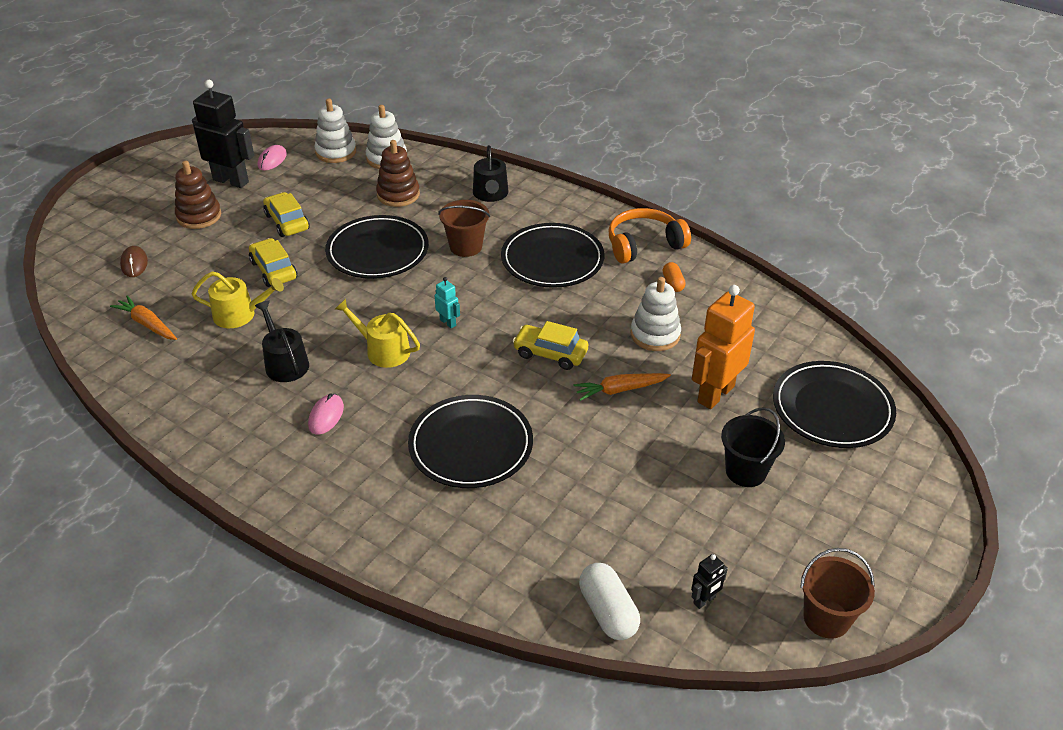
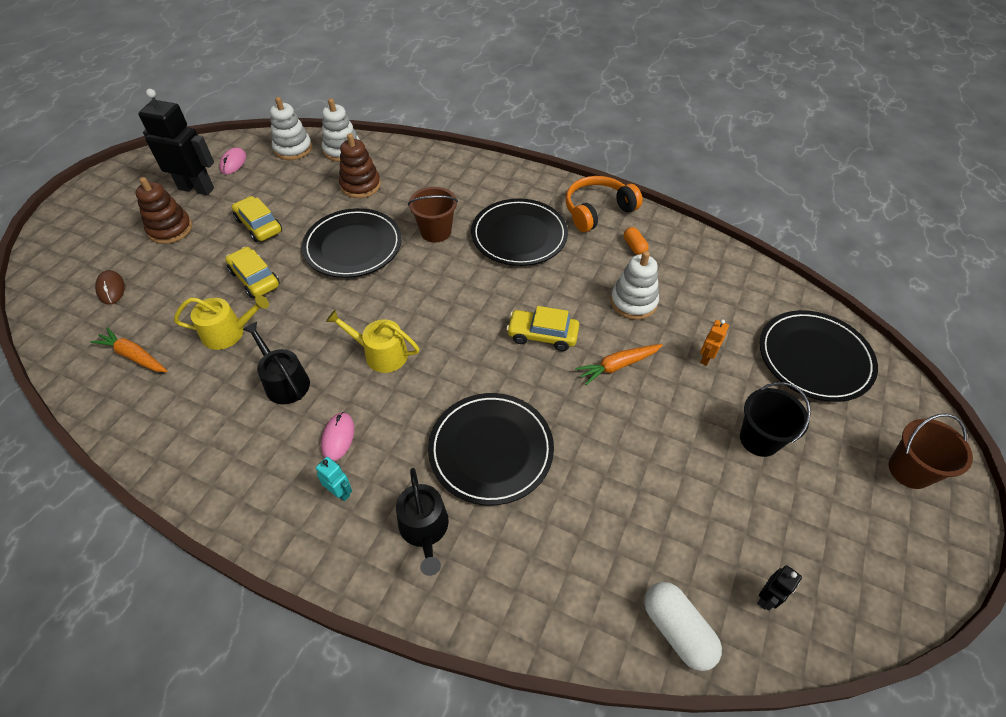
camera: 10 degrees left, 10 degrees up
(448, 322) = (437, 314): turquoise robot -> turquoise robot (340, 492)
(490, 194) = (446, 176): black watering can -> black watering can (424, 529)
(715, 394) = (706, 358): orange robot -> orange robot, size x0.45
(826, 618) = (887, 598): brown bucket -> brown bucket (909, 470)

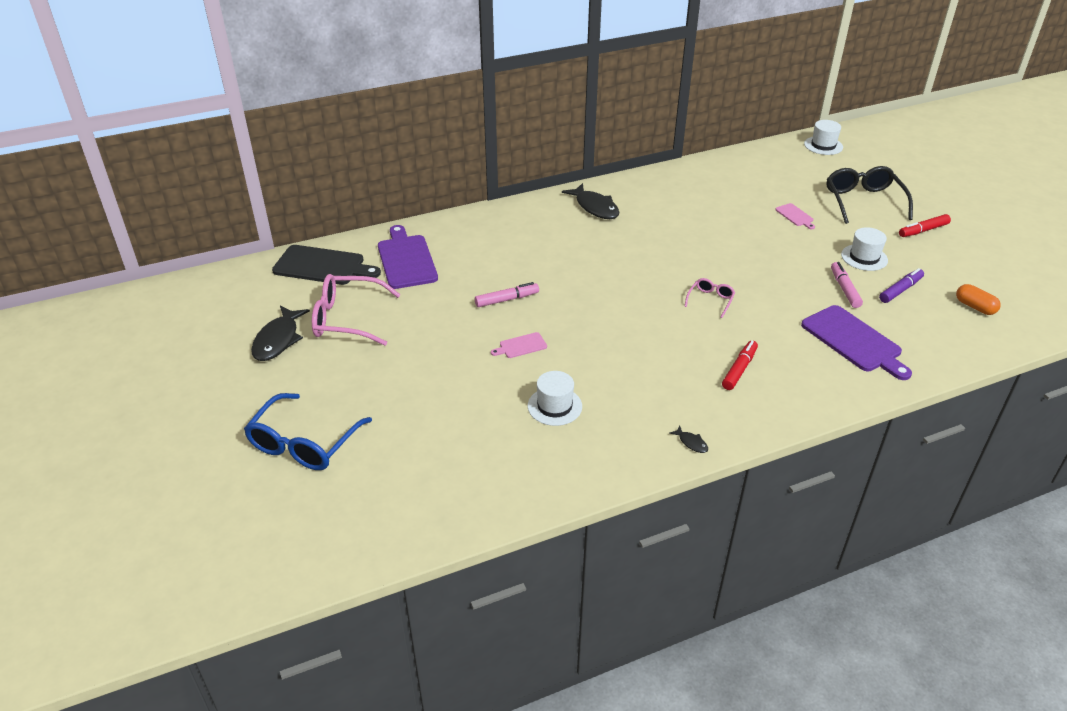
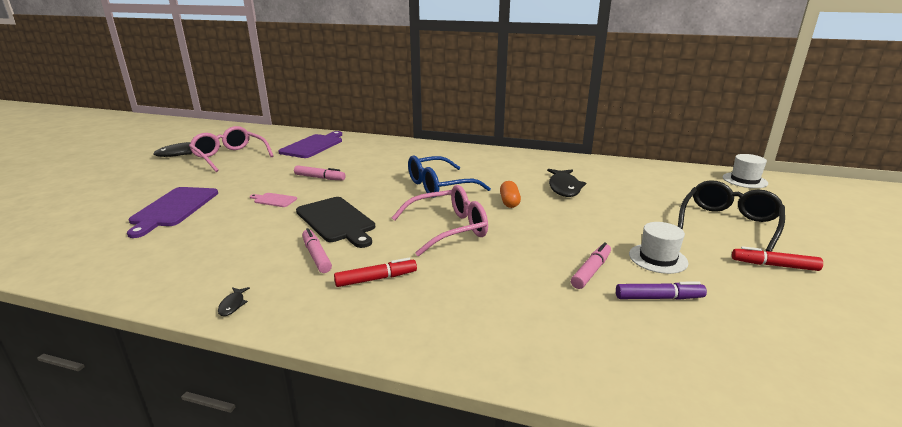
camera: 40 degrees right, 15 degrees down
(304, 443) = (84, 193): blue glasses -> blue glasses (439, 186)
(322, 266) = (272, 136): black cutting board -> black cutting board (337, 221)
(554, 406) = (215, 236): white hat -> none
(595, 207) = (472, 158): black fish -> black fish (564, 188)
(667, 376) = (316, 256): none -> pink marker
(710, 300) = (448, 229): pink glasses -> pink glasses, size x1.99
(795, 216) = (632, 209): pink cutting board -> none
(854, 341) = (525, 312): purple cutting board -> purple cutting board (174, 208)
(975, 307) = (745, 356): orange capsule -> orange capsule (509, 202)

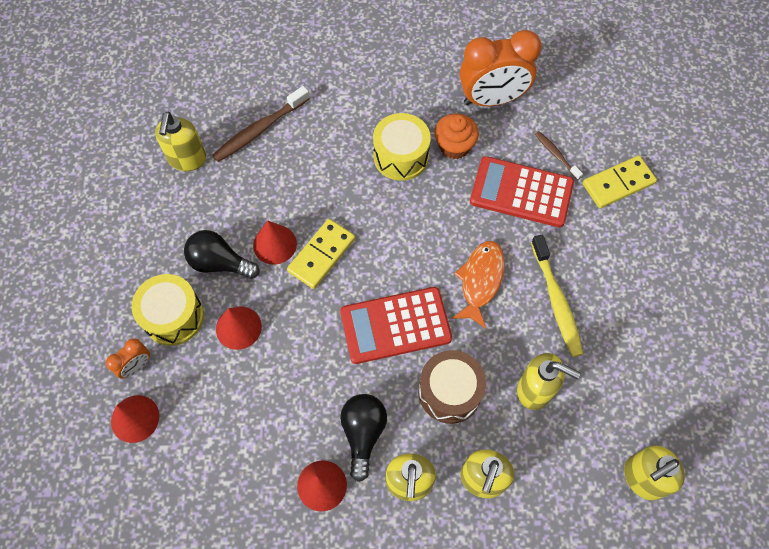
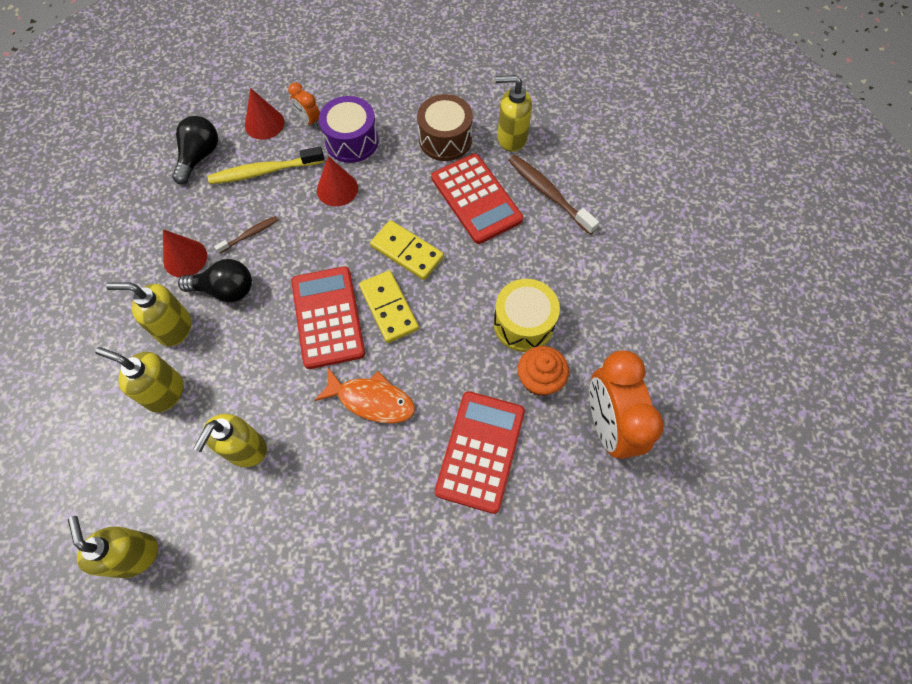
camera: 90 degrees right, 0 degrees up
(173, 316) = (351, 141): yellow drum -> purple drum
(220, 263) = (402, 170): black light bulb -> black light bulb (199, 156)
(261, 192) = (476, 199): none -> red calculator
(275, 244) = (420, 212): red cone -> none
(449, 392) = (254, 365): brown drum -> brown drum (445, 139)
(556, 155) = (533, 497): brown toothbrush -> brown toothbrush (250, 234)
(556, 301) = (342, 480): yellow toothbrush -> yellow toothbrush (264, 171)
(618, 183) = (495, 572): yellow domino -> yellow domino (389, 308)

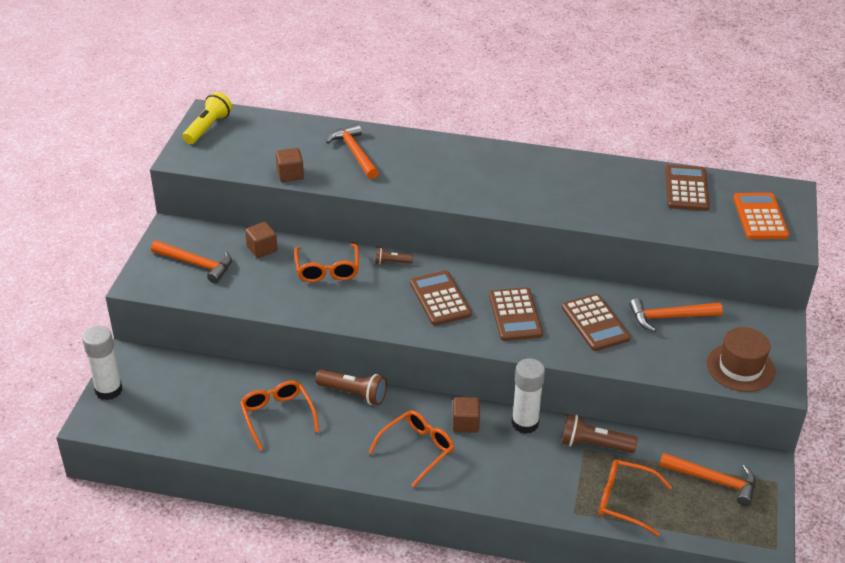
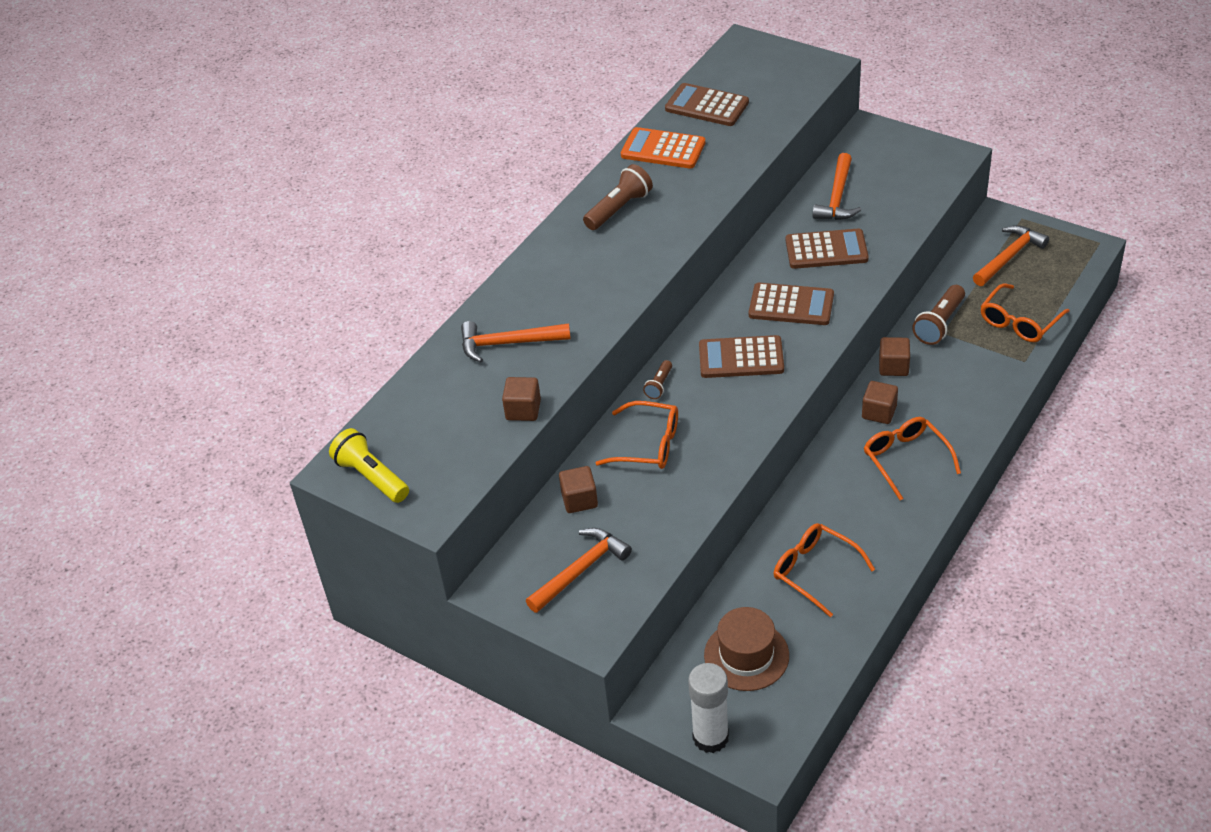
camera: 65 degrees left, 5 degrees up
(277, 416) = (815, 571): orange glasses -> orange glasses turned 45 degrees clockwise
(353, 394) = (801, 496): brown flashlight -> brown flashlight (619, 209)
(525, 423) = (893, 367): white glue stick -> brown cube
(740, 367) = (925, 171): brown hat -> brown hat (746, 655)
(760, 217) = (774, 72): orange calculator -> orange calculator (663, 149)

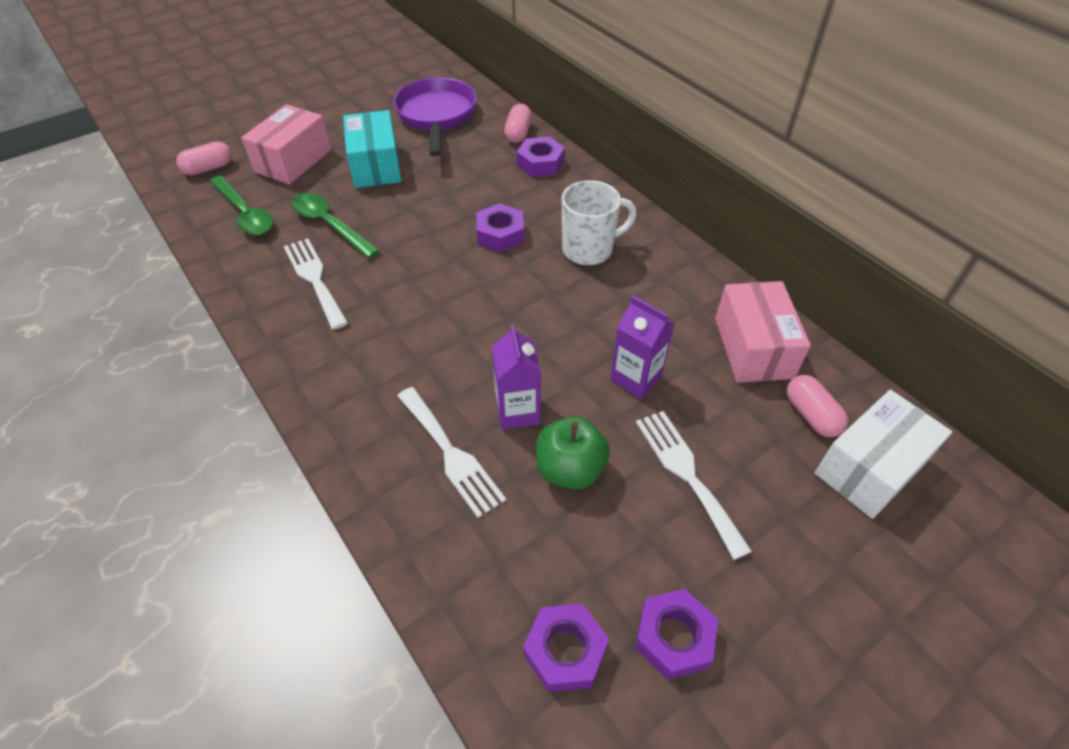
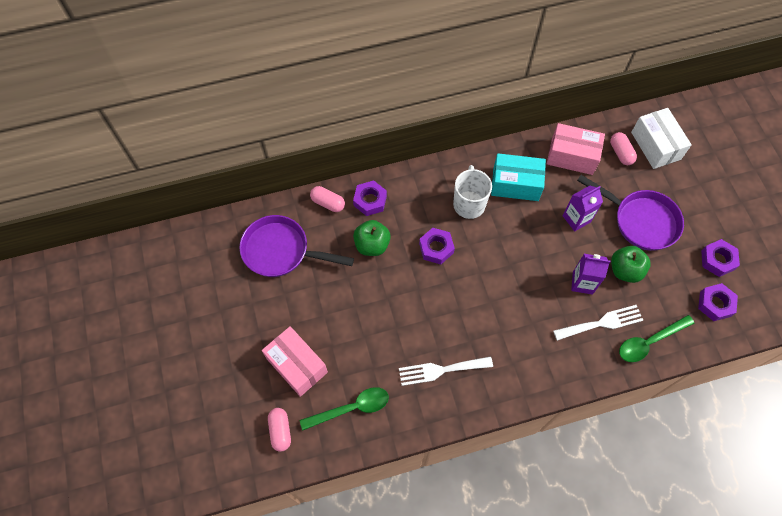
camera: 70 degrees left, 15 degrees up
(329, 224) = (387, 351): green spoon -> green spoon (649, 342)
(375, 165) = (328, 308): turquoise box -> turquoise box (515, 184)
(477, 179) = (372, 245): none -> green apple
(687, 474) = (640, 220): white fork -> purple pan
(811, 415) = (621, 153): pink capsule -> pink capsule turned 75 degrees clockwise

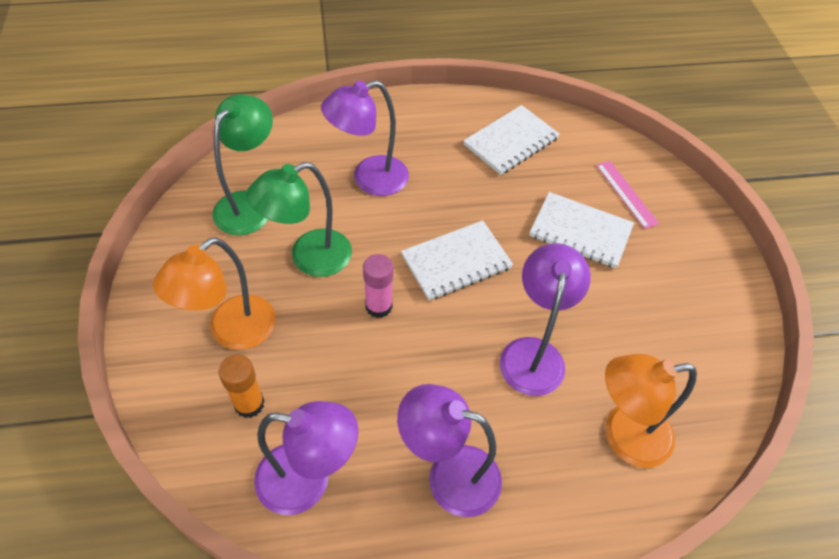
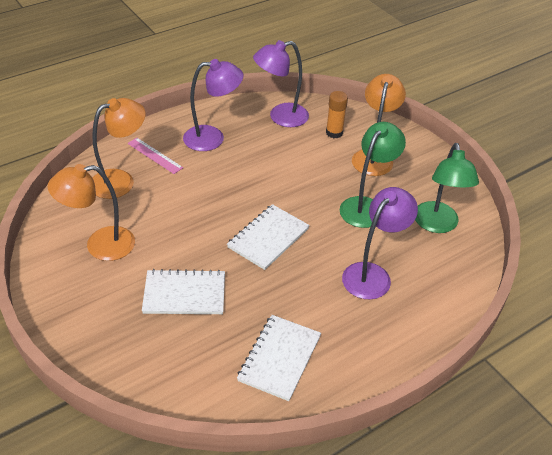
camera: 155 degrees right, 10 degrees down
(378, 306) = (301, 195): pink glue stick -> none
(533, 353) = (190, 203): purple lamp -> none
(626, 194) = (153, 345): pink ruler -> pink ruler (155, 155)
(668, 330) = (100, 245): none -> orange lamp

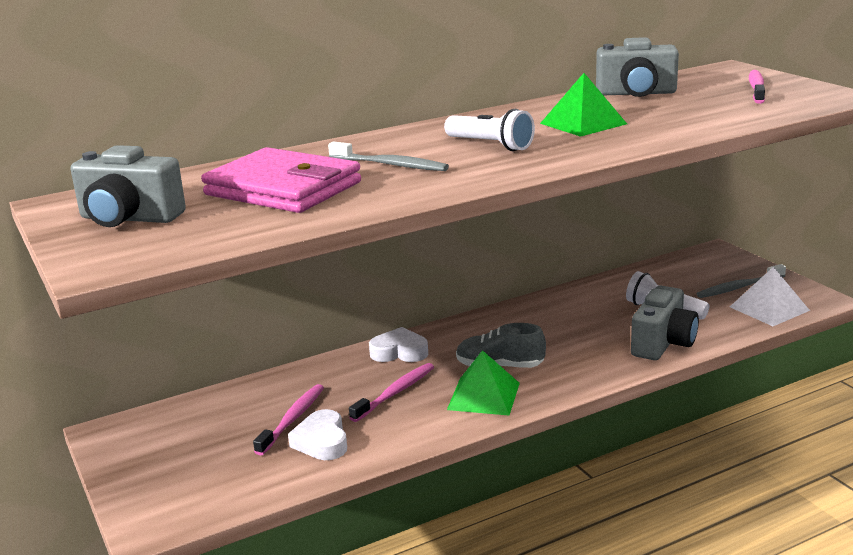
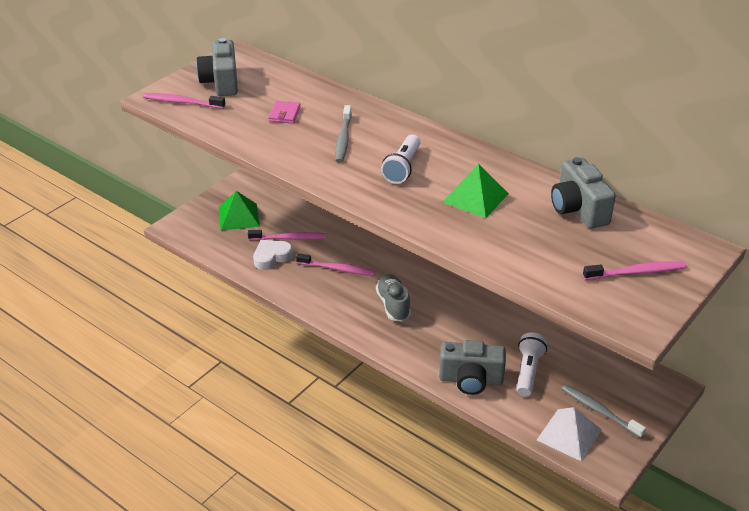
camera: 65 degrees right, 15 degrees up
(147, 249) = (182, 102): none -> pink toothbrush
(283, 189) = (284, 114): pink wallet -> pink wallet, size x0.41
(399, 352) = (389, 255): white heart -> none
(484, 396) = (351, 307): green pyramid -> green pyramid (238, 217)

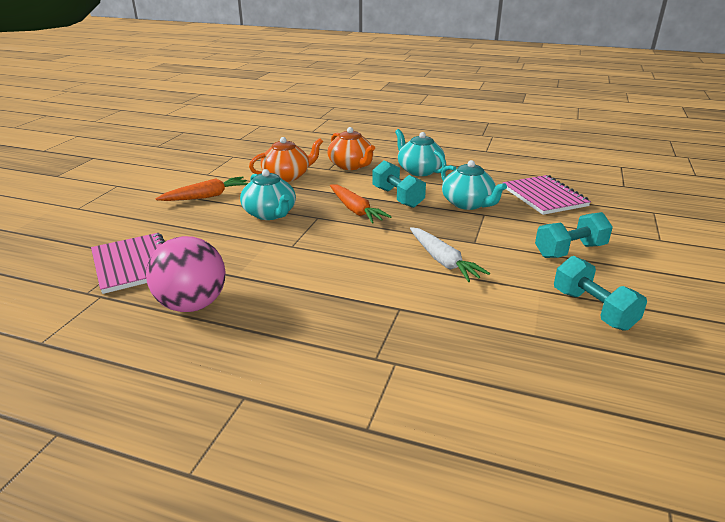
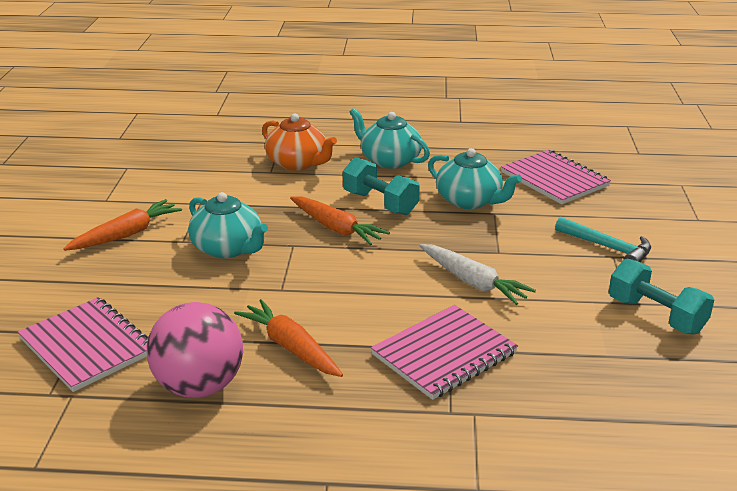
camera: 15 degrees left, 0 degrees up
(275, 287) = (290, 347): none -> orange carrot
(287, 176) = (220, 190): orange teapot -> none
(393, 311) = (444, 354): none -> pink notebook
(570, 251) = (608, 247): turquoise dumbbell -> turquoise hammer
——————
Required action: Could you reproduce every record above exactly, leaving out any pictures?

The answer:
camera: 10 degrees left, 10 degrees up
(448, 322) = (437, 314): turquoise robot -> turquoise robot (340, 492)
(490, 194) = (446, 176): black watering can -> black watering can (424, 529)
(715, 394) = (706, 358): orange robot -> orange robot, size x0.45
(826, 618) = (887, 598): brown bucket -> brown bucket (909, 470)

camera: 40 degrees right, 15 degrees down
(304, 443) = (84, 193): blue glasses -> blue glasses (439, 186)
(322, 266) = (272, 136): black cutting board -> black cutting board (337, 221)
(554, 406) = (215, 236): white hat -> none
(595, 207) = (472, 158): black fish -> black fish (564, 188)
(667, 376) = (316, 256): none -> pink marker
(710, 300) = (448, 229): pink glasses -> pink glasses, size x1.99
(795, 216) = (632, 209): pink cutting board -> none
(854, 341) = (525, 312): purple cutting board -> purple cutting board (174, 208)
(975, 307) = (745, 356): orange capsule -> orange capsule (509, 202)

camera: 90 degrees right, 0 degrees up
(173, 316) = (351, 141): yellow drum -> purple drum
(220, 263) = (402, 170): black light bulb -> black light bulb (199, 156)
(261, 192) = (476, 199): none -> red calculator
(275, 244) = (420, 212): red cone -> none
(449, 392) = (254, 365): brown drum -> brown drum (445, 139)
(556, 155) = (533, 497): brown toothbrush -> brown toothbrush (250, 234)
(556, 301) = (342, 480): yellow toothbrush -> yellow toothbrush (264, 171)
(618, 183) = (495, 572): yellow domino -> yellow domino (389, 308)

camera: 65 degrees left, 5 degrees up
(277, 416) = (815, 571): orange glasses -> orange glasses turned 45 degrees clockwise
(353, 394) = (801, 496): brown flashlight -> brown flashlight (619, 209)
(525, 423) = (893, 367): white glue stick -> brown cube
(740, 367) = (925, 171): brown hat -> brown hat (746, 655)
(760, 217) = (774, 72): orange calculator -> orange calculator (663, 149)

camera: 70 degrees left, 15 degrees up
(329, 224) = (387, 351): green spoon -> green spoon (649, 342)
(375, 165) = (328, 308): turquoise box -> turquoise box (515, 184)
(477, 179) = (372, 245): none -> green apple
(687, 474) = (640, 220): white fork -> purple pan
(811, 415) = (621, 153): pink capsule -> pink capsule turned 75 degrees clockwise

camera: 155 degrees right, 10 degrees down
(378, 306) = (301, 195): pink glue stick -> none
(533, 353) = (190, 203): purple lamp -> none
(626, 194) = (153, 345): pink ruler -> pink ruler (155, 155)
(668, 330) = (100, 245): none -> orange lamp

camera: 65 degrees right, 15 degrees up
(147, 249) = (182, 102): none -> pink toothbrush
(283, 189) = (284, 114): pink wallet -> pink wallet, size x0.41
(399, 352) = (389, 255): white heart -> none
(484, 396) = (351, 307): green pyramid -> green pyramid (238, 217)

camera: 15 degrees left, 0 degrees up
(275, 287) = (290, 347): none -> orange carrot
(287, 176) = (220, 190): orange teapot -> none
(393, 311) = (444, 354): none -> pink notebook
(570, 251) = (608, 247): turquoise dumbbell -> turquoise hammer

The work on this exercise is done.